◆ **REQUIRED ACTION**
Would you reproduce exactly the lines below from the one holding "red brick A10:A13" through the one holding "red brick I9:I10", inclusive, and no others?

◆ **DATA FOR THIS EXERCISE**
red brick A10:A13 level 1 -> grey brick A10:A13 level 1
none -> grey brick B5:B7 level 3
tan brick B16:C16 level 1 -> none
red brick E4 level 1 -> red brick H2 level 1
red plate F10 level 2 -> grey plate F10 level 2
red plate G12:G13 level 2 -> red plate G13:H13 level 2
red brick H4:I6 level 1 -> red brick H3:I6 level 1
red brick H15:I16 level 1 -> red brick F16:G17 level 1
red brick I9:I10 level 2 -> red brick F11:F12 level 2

* * *

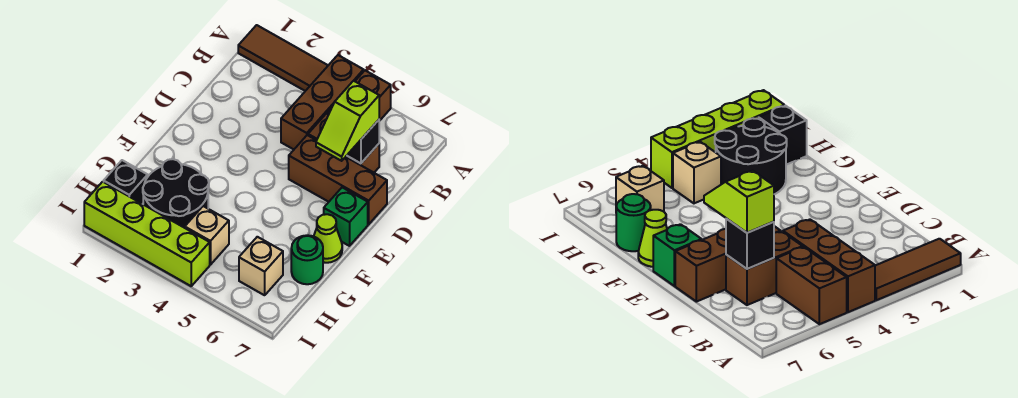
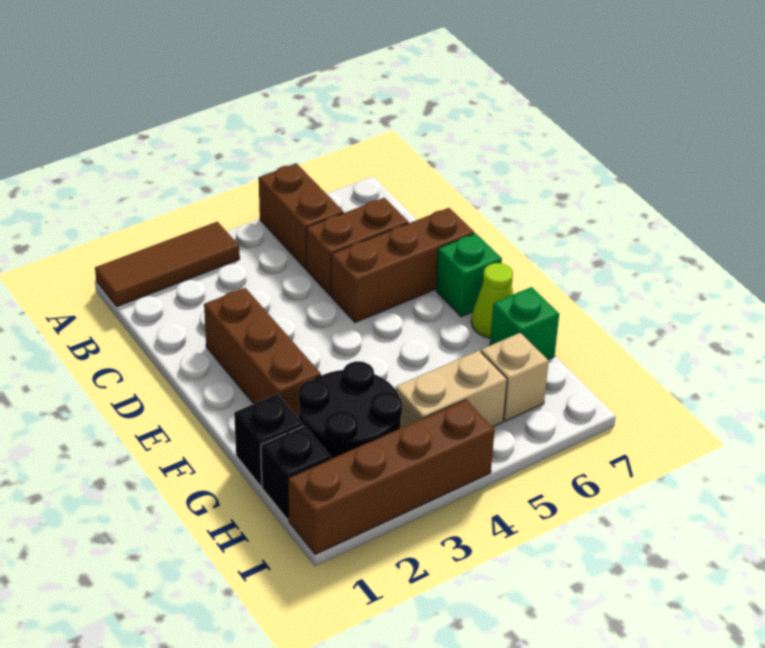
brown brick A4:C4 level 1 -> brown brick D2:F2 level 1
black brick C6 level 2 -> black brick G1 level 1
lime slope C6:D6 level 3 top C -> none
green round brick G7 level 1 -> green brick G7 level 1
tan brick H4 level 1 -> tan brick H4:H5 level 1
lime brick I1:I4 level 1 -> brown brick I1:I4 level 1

◆ **THE COMPLETED TASK**
red brick A10:A13 level 1 -> grey brick A10:A13 level 1
none -> grey brick B5:B7 level 3
tan brick B16:C16 level 1 -> none
red brick E4 level 1 -> red brick H2 level 1
red plate F10 level 2 -> grey plate F10 level 2
red plate G12:G13 level 2 -> red plate G13:H13 level 2
red brick H4:I6 level 1 -> red brick H3:I6 level 1
red brick H15:I16 level 1 -> red brick F16:G17 level 1
red brick I9:I10 level 2 -> red brick F11:F12 level 2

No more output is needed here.